__The problem__.
Lines before the one containing "BT3 pin GND: GND -> none" are excluded; reproduce that line and all lines after it in the entries below, exactly.

****************

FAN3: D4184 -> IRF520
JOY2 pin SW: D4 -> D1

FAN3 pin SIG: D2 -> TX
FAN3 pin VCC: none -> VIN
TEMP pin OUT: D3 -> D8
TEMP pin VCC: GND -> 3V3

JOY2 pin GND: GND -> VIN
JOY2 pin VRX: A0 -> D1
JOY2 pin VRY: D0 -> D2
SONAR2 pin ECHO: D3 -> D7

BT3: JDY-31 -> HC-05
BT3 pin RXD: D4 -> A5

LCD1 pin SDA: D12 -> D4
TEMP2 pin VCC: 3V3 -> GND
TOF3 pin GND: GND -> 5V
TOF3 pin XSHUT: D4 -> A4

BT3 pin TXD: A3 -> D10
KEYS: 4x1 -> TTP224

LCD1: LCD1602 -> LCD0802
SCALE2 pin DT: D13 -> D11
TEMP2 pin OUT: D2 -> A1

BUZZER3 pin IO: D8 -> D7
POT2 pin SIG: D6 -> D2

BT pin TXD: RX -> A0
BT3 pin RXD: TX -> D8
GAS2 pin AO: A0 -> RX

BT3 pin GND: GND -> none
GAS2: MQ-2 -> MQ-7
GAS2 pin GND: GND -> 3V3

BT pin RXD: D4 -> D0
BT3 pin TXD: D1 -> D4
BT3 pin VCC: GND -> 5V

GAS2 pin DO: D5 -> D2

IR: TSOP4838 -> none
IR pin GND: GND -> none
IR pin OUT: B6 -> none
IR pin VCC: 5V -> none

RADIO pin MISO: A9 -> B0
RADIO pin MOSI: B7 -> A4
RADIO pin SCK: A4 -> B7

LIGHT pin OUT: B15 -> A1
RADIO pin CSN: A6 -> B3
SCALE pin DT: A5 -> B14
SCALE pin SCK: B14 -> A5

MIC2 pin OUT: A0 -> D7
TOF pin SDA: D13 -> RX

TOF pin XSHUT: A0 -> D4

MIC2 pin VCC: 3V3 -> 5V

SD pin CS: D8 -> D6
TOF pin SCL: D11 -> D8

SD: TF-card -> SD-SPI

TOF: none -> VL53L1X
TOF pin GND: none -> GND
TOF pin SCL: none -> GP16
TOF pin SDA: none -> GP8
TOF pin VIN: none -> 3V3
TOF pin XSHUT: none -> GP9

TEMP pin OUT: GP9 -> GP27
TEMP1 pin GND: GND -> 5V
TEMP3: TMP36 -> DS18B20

****************

__Expected answer__.
BT3 pin GND: GND -> none
GAS2: MQ-2 -> MQ-7
GAS2 pin GND: GND -> 3V3

BT pin RXD: D4 -> D0
BT3 pin TXD: D1 -> D4
BT3 pin VCC: GND -> 5V

GAS2 pin DO: D5 -> D2

IR: TSOP4838 -> none
IR pin GND: GND -> none
IR pin OUT: B6 -> none
IR pin VCC: 5V -> none

RADIO pin MISO: A9 -> B0
RADIO pin MOSI: B7 -> A4
RADIO pin SCK: A4 -> B7

LIGHT pin OUT: B15 -> A1
RADIO pin CSN: A6 -> B3
SCALE pin DT: A5 -> B14
SCALE pin SCK: B14 -> A5

MIC2 pin OUT: A0 -> D7
TOF pin SDA: D13 -> RX

TOF pin XSHUT: A0 -> D4

MIC2 pin VCC: 3V3 -> 5V

SD pin CS: D8 -> D6
TOF pin SCL: D11 -> D8

SD: TF-card -> SD-SPI

TOF: none -> VL53L1X
TOF pin GND: none -> GND
TOF pin SCL: none -> GP16
TOF pin SDA: none -> GP8
TOF pin VIN: none -> 3V3
TOF pin XSHUT: none -> GP9

TEMP pin OUT: GP9 -> GP27
TEMP1 pin GND: GND -> 5V
TEMP3: TMP36 -> DS18B20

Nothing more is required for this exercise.